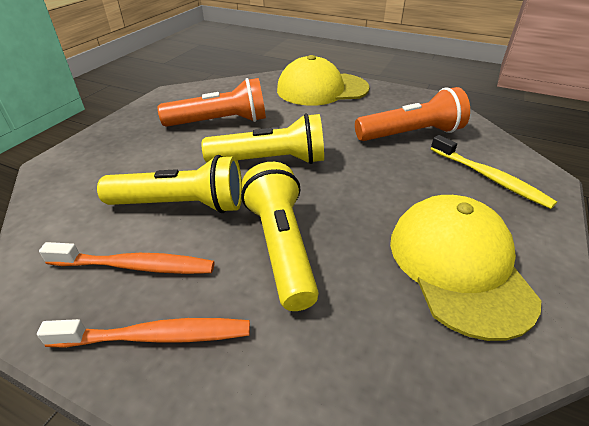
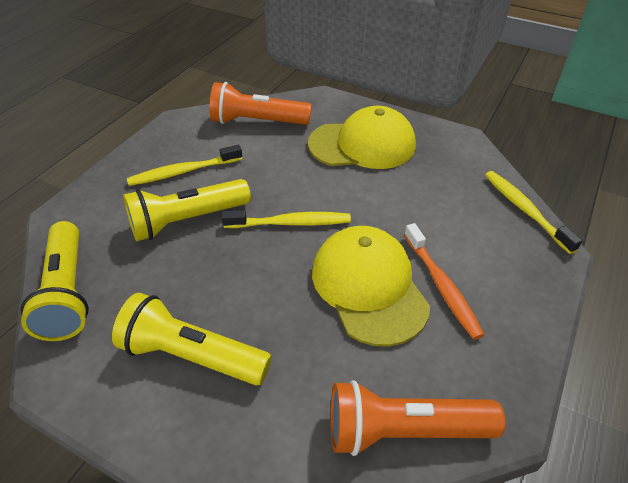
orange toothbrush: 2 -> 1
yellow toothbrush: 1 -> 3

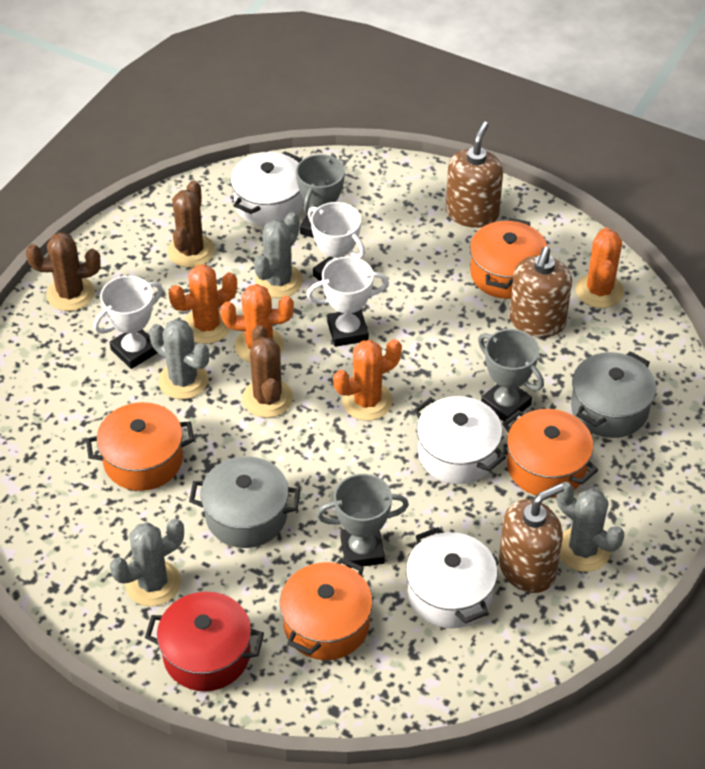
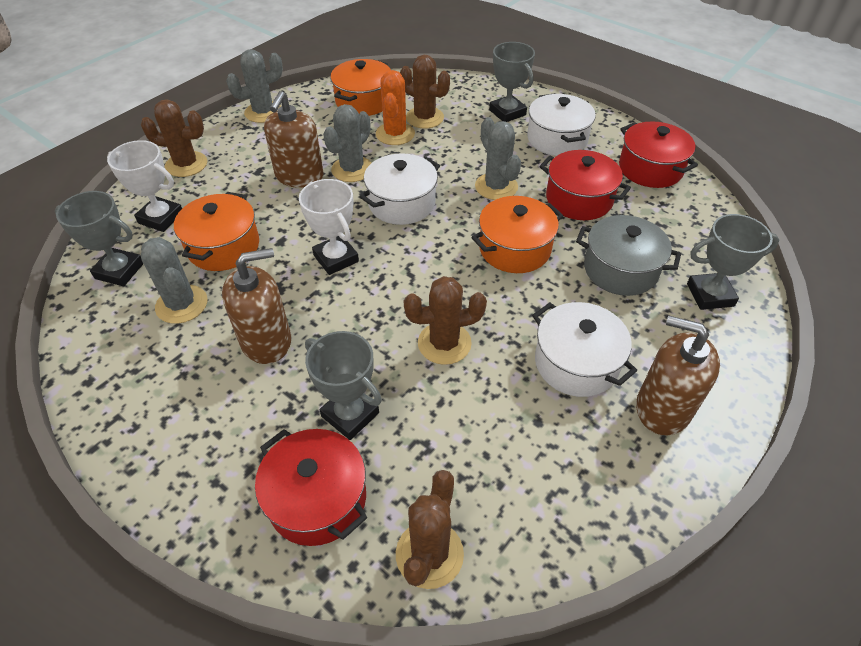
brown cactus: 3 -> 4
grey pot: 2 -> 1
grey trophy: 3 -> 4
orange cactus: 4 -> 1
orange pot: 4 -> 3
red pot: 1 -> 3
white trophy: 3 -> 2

→ **WORK ORDER**: Please write out, exactly as they appear, only the lines from the one holding "brown cactus: 3 -> 4" through the end of the data.

→ **EXPECTED OUTPUT**:
brown cactus: 3 -> 4
grey pot: 2 -> 1
grey trophy: 3 -> 4
orange cactus: 4 -> 1
orange pot: 4 -> 3
red pot: 1 -> 3
white trophy: 3 -> 2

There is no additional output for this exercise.